## SUPPLIED DATA
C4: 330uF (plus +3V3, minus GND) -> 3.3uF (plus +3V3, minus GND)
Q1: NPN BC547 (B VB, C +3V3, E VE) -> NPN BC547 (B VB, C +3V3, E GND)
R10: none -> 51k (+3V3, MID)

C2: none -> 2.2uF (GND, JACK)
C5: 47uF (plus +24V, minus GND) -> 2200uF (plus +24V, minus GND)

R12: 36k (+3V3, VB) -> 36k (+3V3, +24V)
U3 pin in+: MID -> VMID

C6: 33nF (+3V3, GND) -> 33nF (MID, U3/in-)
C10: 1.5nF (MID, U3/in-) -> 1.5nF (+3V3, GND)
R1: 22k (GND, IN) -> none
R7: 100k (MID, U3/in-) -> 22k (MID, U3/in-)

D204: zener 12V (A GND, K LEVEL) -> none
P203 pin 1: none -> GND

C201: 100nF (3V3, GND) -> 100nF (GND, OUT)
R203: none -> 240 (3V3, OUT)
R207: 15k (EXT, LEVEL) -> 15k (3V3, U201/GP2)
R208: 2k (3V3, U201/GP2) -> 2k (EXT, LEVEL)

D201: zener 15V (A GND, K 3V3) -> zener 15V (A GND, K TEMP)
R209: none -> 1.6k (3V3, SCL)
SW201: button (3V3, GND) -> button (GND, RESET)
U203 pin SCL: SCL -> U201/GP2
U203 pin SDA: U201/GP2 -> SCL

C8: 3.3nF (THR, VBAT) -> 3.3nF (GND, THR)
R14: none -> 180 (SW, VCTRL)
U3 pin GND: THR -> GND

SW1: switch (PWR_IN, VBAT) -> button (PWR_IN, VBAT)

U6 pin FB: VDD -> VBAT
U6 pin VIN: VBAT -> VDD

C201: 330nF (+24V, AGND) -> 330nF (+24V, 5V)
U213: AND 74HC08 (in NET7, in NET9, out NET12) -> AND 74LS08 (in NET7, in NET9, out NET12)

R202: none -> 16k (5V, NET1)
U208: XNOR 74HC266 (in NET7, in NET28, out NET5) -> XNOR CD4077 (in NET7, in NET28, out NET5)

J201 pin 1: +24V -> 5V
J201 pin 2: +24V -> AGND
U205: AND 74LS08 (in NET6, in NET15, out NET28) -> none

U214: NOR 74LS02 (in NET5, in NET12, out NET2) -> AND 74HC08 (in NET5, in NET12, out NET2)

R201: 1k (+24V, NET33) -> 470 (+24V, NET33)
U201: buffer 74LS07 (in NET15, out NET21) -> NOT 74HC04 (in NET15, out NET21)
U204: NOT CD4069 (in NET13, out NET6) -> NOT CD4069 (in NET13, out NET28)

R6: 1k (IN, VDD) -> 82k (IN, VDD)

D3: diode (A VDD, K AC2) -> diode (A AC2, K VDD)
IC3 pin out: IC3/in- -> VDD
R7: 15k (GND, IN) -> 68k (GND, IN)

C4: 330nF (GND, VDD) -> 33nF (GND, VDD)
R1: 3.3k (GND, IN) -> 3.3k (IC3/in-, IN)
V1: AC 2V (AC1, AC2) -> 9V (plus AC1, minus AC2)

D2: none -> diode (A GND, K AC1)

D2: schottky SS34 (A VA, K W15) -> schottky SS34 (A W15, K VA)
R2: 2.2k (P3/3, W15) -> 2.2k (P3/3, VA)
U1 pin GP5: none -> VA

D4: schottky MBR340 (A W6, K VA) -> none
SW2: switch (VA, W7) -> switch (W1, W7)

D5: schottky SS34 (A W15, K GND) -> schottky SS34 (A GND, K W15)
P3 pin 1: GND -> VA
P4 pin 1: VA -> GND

## TASK BRIEF
Send back each record exactly, and include them all.

## WRITTEN RESPONSE
C4: 330uF (plus +3V3, minus GND) -> 3.3uF (plus +3V3, minus GND)
Q1: NPN BC547 (B VB, C +3V3, E VE) -> NPN BC547 (B VB, C +3V3, E GND)
R10: none -> 51k (+3V3, MID)

C2: none -> 2.2uF (GND, JACK)
C5: 47uF (plus +24V, minus GND) -> 2200uF (plus +24V, minus GND)

R12: 36k (+3V3, VB) -> 36k (+3V3, +24V)
U3 pin in+: MID -> VMID

C6: 33nF (+3V3, GND) -> 33nF (MID, U3/in-)
C10: 1.5nF (MID, U3/in-) -> 1.5nF (+3V3, GND)
R1: 22k (GND, IN) -> none
R7: 100k (MID, U3/in-) -> 22k (MID, U3/in-)

D204: zener 12V (A GND, K LEVEL) -> none
P203 pin 1: none -> GND

C201: 100nF (3V3, GND) -> 100nF (GND, OUT)
R203: none -> 240 (3V3, OUT)
R207: 15k (EXT, LEVEL) -> 15k (3V3, U201/GP2)
R208: 2k (3V3, U201/GP2) -> 2k (EXT, LEVEL)

D201: zener 15V (A GND, K 3V3) -> zener 15V (A GND, K TEMP)
R209: none -> 1.6k (3V3, SCL)
SW201: button (3V3, GND) -> button (GND, RESET)
U203 pin SCL: SCL -> U201/GP2
U203 pin SDA: U201/GP2 -> SCL

C8: 3.3nF (THR, VBAT) -> 3.3nF (GND, THR)
R14: none -> 180 (SW, VCTRL)
U3 pin GND: THR -> GND

SW1: switch (PWR_IN, VBAT) -> button (PWR_IN, VBAT)

U6 pin FB: VDD -> VBAT
U6 pin VIN: VBAT -> VDD

C201: 330nF (+24V, AGND) -> 330nF (+24V, 5V)
U213: AND 74HC08 (in NET7, in NET9, out NET12) -> AND 74LS08 (in NET7, in NET9, out NET12)

R202: none -> 16k (5V, NET1)
U208: XNOR 74HC266 (in NET7, in NET28, out NET5) -> XNOR CD4077 (in NET7, in NET28, out NET5)

J201 pin 1: +24V -> 5V
J201 pin 2: +24V -> AGND
U205: AND 74LS08 (in NET6, in NET15, out NET28) -> none

U214: NOR 74LS02 (in NET5, in NET12, out NET2) -> AND 74HC08 (in NET5, in NET12, out NET2)

R201: 1k (+24V, NET33) -> 470 (+24V, NET33)
U201: buffer 74LS07 (in NET15, out NET21) -> NOT 74HC04 (in NET15, out NET21)
U204: NOT CD4069 (in NET13, out NET6) -> NOT CD4069 (in NET13, out NET28)

R6: 1k (IN, VDD) -> 82k (IN, VDD)

D3: diode (A VDD, K AC2) -> diode (A AC2, K VDD)
IC3 pin out: IC3/in- -> VDD
R7: 15k (GND, IN) -> 68k (GND, IN)

C4: 330nF (GND, VDD) -> 33nF (GND, VDD)
R1: 3.3k (GND, IN) -> 3.3k (IC3/in-, IN)
V1: AC 2V (AC1, AC2) -> 9V (plus AC1, minus AC2)

D2: none -> diode (A GND, K AC1)

D2: schottky SS34 (A VA, K W15) -> schottky SS34 (A W15, K VA)
R2: 2.2k (P3/3, W15) -> 2.2k (P3/3, VA)
U1 pin GP5: none -> VA

D4: schottky MBR340 (A W6, K VA) -> none
SW2: switch (VA, W7) -> switch (W1, W7)

D5: schottky SS34 (A W15, K GND) -> schottky SS34 (A GND, K W15)
P3 pin 1: GND -> VA
P4 pin 1: VA -> GND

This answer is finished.